> [WHAT YOU SHOULD DO] In the records below, find the line with "russet small lock" and repeat it and every line after it, exactly, without any pictures.

> [Spatial object tracking data]
◆ ◆ ◆ ◆

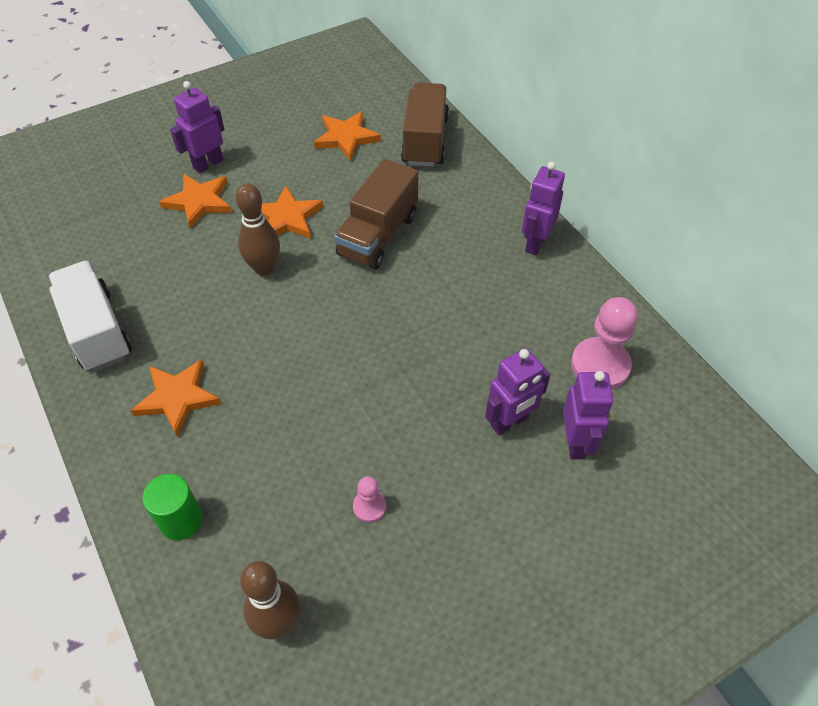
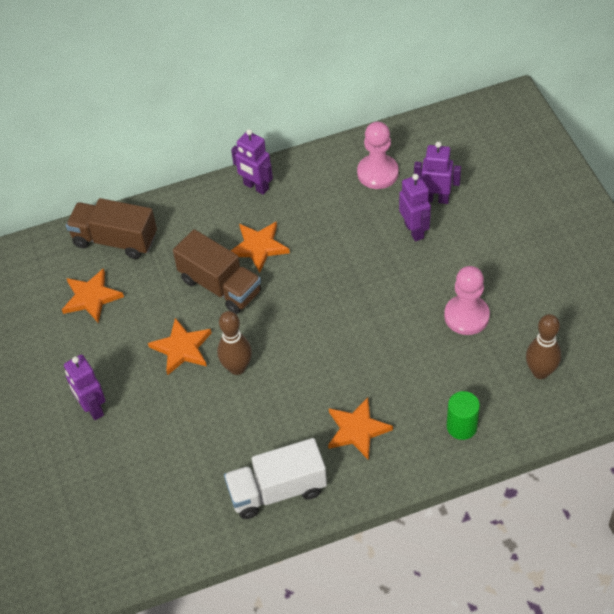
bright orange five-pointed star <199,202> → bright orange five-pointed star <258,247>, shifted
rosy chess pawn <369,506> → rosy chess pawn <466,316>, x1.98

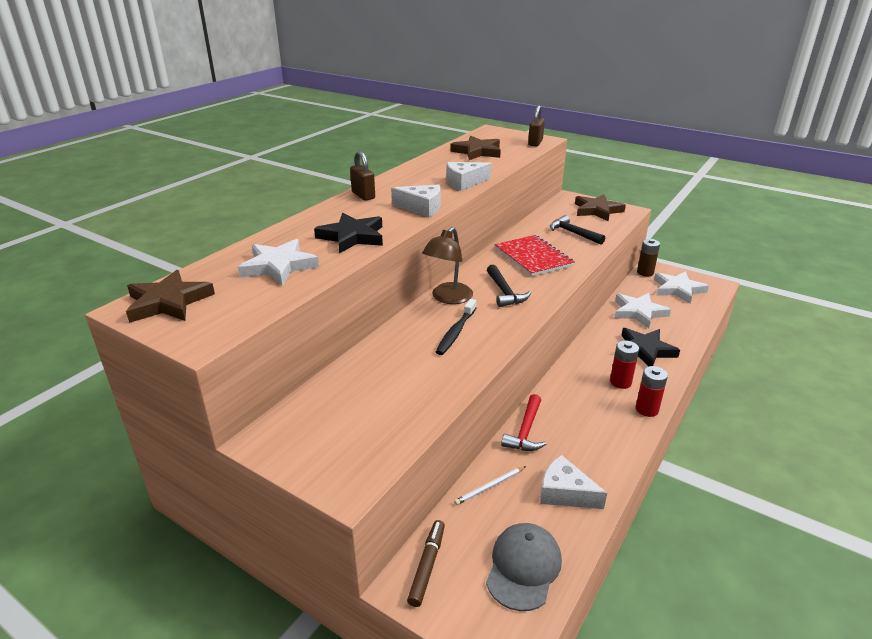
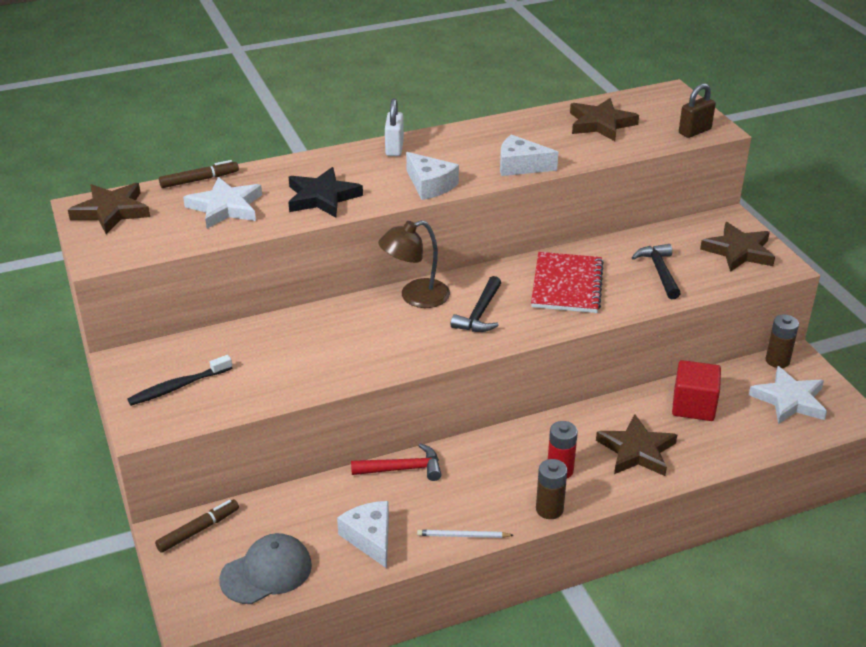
russet small lock <363,195> → pure white small lock <394,148>
pure white five-pointed star <638,312> → crimson solid cube <693,406>
ebony tooth brush <456,332> → ebony tooth brush <178,387>, shifted
ebony five-pointed star <645,350> → russet five-pointed star <637,451>
crimson power cell <647,409> → russet power cell <549,509>
crimson hammer <525,431> → crimson hammer <402,469>, 150 degrees counterclockwise
pure white wooden pencil <489,487> → pure white wooden pencil <463,536>, shifted
- → russet marker pen <199,180>

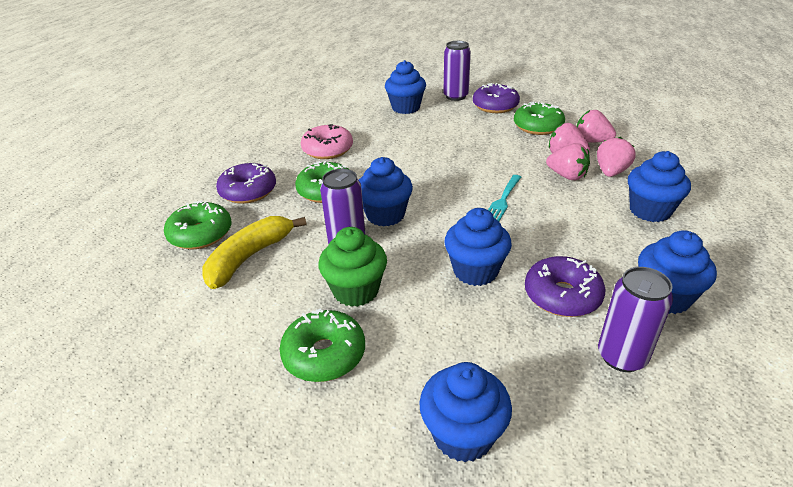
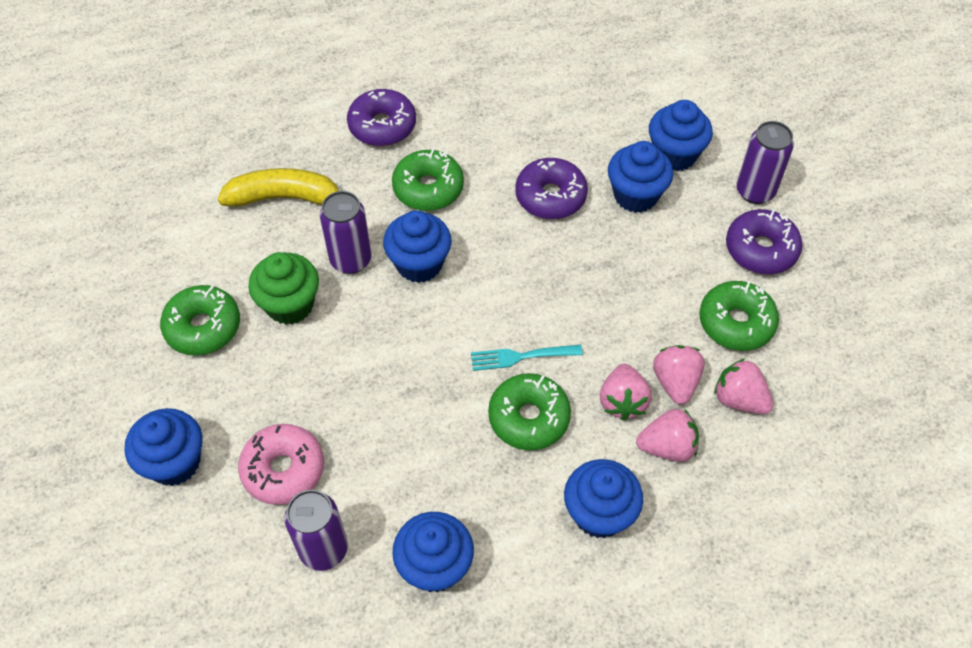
rosy berry <591,141> → rosy berry <739,399>, 45 degrees counterclockwise
rosy donut <327,150> → rosy donut <283,469>, shifted
leaf-green donut <201,234> → leaf-green donut <529,418>, shifted
cobalt muffin <475,271> → cobalt muffin <635,195>, shifted
royal purple donut <562,296> → royal purple donut <550,196>, shifted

◆ ◆ ◆ ◆

> [RESULT OF THIS TASK]
russet small lock <363,195> → pure white small lock <394,148>
pure white five-pointed star <638,312> → crimson solid cube <693,406>
ebony tooth brush <456,332> → ebony tooth brush <178,387>, shifted
ebony five-pointed star <645,350> → russet five-pointed star <637,451>
crimson power cell <647,409> → russet power cell <549,509>
crimson hammer <525,431> → crimson hammer <402,469>, 150 degrees counterclockwise
pure white wooden pencil <489,487> → pure white wooden pencil <463,536>, shifted
- → russet marker pen <199,180>

rosy berry <591,141> → rosy berry <739,399>, 45 degrees counterclockwise
rosy donut <327,150> → rosy donut <283,469>, shifted
leaf-green donut <201,234> → leaf-green donut <529,418>, shifted
cobalt muffin <475,271> → cobalt muffin <635,195>, shifted
royal purple donut <562,296> → royal purple donut <550,196>, shifted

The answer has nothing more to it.